-- EXERCISE DESCRIPTION --
Could you output, exactly and with nothing else, every line from the one that contains "brown banana: 1 -> 2" through the last line of the listing below?

-- INPUT DATA --
Start of Block

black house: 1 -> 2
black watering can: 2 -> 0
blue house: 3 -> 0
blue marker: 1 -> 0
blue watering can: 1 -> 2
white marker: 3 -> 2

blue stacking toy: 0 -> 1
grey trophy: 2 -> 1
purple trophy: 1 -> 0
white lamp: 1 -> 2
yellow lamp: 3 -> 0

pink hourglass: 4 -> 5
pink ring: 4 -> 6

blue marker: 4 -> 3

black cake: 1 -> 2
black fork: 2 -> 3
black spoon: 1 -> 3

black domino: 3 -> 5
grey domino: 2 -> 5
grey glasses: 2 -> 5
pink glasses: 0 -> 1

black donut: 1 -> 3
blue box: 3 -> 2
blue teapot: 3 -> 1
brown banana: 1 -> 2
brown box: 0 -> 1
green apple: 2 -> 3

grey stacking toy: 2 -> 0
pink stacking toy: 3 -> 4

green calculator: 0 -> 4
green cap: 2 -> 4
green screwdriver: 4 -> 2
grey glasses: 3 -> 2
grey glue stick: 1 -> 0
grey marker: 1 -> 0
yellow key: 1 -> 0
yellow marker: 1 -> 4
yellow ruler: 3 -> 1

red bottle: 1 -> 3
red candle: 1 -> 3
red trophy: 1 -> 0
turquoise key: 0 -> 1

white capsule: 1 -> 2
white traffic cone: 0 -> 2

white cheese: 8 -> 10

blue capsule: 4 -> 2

End of Block

-- OUTPUT --
brown banana: 1 -> 2
brown box: 0 -> 1
green apple: 2 -> 3

grey stacking toy: 2 -> 0
pink stacking toy: 3 -> 4

green calculator: 0 -> 4
green cap: 2 -> 4
green screwdriver: 4 -> 2
grey glasses: 3 -> 2
grey glue stick: 1 -> 0
grey marker: 1 -> 0
yellow key: 1 -> 0
yellow marker: 1 -> 4
yellow ruler: 3 -> 1

red bottle: 1 -> 3
red candle: 1 -> 3
red trophy: 1 -> 0
turquoise key: 0 -> 1

white capsule: 1 -> 2
white traffic cone: 0 -> 2

white cheese: 8 -> 10

blue capsule: 4 -> 2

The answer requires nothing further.